◆ WHAT YOU NEED TO DO
Make an exact copy of every entry, from the first line to the last.

◆ AVAILABLE DATA
------------------------------------

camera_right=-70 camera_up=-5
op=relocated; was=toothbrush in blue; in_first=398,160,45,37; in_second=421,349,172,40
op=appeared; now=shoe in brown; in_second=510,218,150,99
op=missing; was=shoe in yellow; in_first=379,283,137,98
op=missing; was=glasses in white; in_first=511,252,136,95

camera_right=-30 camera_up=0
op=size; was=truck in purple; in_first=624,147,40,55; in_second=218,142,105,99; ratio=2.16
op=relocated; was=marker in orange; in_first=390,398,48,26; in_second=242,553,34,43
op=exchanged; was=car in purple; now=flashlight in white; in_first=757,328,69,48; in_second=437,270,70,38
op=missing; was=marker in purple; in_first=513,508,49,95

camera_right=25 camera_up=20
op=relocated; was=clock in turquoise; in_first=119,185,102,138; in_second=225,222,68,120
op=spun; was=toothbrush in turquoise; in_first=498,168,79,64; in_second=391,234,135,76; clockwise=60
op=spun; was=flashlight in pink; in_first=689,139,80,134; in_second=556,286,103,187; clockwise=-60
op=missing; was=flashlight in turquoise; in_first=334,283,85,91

------------------------------------

◆ TASK RESPONSE
camera_right=-70 camera_up=-5
op=relocated; was=toothbrush in blue; in_first=398,160,45,37; in_second=421,349,172,40
op=appeared; now=shoe in brown; in_second=510,218,150,99
op=missing; was=shoe in yellow; in_first=379,283,137,98
op=missing; was=glasses in white; in_first=511,252,136,95

camera_right=-30 camera_up=0
op=size; was=truck in purple; in_first=624,147,40,55; in_second=218,142,105,99; ratio=2.16
op=relocated; was=marker in orange; in_first=390,398,48,26; in_second=242,553,34,43
op=exchanged; was=car in purple; now=flashlight in white; in_first=757,328,69,48; in_second=437,270,70,38
op=missing; was=marker in purple; in_first=513,508,49,95

camera_right=25 camera_up=20
op=relocated; was=clock in turquoise; in_first=119,185,102,138; in_second=225,222,68,120
op=spun; was=toothbrush in turquoise; in_first=498,168,79,64; in_second=391,234,135,76; clockwise=60
op=spun; was=flashlight in pink; in_first=689,139,80,134; in_second=556,286,103,187; clockwise=-60
op=missing; was=flashlight in turquoise; in_first=334,283,85,91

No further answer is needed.